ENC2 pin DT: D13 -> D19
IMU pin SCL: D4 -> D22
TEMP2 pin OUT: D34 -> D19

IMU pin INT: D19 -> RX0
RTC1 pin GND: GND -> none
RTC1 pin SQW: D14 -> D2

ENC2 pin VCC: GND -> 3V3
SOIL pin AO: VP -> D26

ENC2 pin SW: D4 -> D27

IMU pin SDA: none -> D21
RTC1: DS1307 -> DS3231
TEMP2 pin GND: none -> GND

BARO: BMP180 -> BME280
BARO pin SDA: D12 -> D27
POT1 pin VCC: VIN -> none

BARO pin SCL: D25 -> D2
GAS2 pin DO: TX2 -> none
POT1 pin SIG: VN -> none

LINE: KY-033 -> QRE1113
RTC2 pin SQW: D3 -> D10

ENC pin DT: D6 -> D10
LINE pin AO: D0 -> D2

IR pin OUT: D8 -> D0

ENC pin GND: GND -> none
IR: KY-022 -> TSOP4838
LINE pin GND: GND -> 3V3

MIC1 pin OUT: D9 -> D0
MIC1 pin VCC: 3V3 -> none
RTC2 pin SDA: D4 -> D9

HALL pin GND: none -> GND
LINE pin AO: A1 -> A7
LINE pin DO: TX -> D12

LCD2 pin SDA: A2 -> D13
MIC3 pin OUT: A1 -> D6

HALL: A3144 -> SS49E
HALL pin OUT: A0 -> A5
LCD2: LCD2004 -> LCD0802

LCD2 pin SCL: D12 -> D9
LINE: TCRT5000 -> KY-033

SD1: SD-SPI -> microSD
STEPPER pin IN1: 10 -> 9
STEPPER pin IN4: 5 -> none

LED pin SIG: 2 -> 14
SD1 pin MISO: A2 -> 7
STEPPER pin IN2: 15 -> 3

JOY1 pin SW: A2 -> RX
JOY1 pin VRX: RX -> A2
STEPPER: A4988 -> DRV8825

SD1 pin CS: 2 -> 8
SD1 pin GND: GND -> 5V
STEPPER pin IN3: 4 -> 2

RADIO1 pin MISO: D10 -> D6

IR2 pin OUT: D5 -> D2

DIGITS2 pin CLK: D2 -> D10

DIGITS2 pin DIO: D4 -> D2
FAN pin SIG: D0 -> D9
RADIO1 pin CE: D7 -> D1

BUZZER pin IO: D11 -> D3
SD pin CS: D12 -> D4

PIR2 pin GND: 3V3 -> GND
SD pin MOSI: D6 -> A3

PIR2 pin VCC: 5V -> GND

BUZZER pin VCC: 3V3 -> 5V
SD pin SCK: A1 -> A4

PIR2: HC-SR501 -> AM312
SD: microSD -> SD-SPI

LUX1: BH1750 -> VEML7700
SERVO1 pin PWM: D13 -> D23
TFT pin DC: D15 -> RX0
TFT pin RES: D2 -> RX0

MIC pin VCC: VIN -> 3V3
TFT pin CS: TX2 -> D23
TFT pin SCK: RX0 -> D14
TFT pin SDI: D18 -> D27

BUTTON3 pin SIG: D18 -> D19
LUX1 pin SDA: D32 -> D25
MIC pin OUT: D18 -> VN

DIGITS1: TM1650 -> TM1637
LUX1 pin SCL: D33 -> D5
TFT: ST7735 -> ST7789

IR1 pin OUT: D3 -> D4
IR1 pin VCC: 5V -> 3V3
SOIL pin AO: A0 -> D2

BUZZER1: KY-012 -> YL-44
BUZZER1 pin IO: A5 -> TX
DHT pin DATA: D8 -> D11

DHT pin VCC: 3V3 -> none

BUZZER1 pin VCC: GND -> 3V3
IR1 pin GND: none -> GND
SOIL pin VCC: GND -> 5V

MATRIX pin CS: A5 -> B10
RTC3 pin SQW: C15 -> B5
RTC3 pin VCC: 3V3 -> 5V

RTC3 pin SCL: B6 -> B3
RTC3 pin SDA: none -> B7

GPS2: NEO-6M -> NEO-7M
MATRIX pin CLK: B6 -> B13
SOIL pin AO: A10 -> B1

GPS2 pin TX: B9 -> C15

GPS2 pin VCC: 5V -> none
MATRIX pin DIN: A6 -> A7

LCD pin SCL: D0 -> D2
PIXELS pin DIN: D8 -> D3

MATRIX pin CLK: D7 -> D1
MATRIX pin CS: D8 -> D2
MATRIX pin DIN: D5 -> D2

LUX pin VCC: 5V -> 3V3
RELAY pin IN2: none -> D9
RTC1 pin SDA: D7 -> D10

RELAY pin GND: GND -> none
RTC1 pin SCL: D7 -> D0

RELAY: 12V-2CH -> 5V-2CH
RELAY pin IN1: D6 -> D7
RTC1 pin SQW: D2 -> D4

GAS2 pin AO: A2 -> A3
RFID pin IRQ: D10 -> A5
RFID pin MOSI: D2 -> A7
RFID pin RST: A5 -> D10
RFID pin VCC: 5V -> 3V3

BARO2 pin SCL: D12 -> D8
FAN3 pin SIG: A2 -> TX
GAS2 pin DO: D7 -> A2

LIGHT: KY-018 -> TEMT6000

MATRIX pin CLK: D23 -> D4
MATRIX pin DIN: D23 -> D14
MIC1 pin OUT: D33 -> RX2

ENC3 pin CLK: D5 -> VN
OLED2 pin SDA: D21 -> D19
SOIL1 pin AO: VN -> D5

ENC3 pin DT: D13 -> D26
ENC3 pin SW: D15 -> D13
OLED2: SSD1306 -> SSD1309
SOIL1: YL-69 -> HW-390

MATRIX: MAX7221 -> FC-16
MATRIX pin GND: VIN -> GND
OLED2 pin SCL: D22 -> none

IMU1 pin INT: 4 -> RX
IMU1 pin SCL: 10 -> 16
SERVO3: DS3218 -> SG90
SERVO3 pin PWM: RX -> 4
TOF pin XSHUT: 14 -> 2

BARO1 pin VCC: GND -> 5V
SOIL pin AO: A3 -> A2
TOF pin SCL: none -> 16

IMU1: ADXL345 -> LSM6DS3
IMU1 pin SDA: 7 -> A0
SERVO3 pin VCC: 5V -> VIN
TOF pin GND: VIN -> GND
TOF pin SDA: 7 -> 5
= = = = = = =
# What to produce
Where a line of the records holds the word "STEPPER", copy that line.

# Exercise solution
STEPPER pin IN1: 10 -> 9
STEPPER pin IN4: 5 -> none
STEPPER pin IN2: 15 -> 3
STEPPER: A4988 -> DRV8825
STEPPER pin IN3: 4 -> 2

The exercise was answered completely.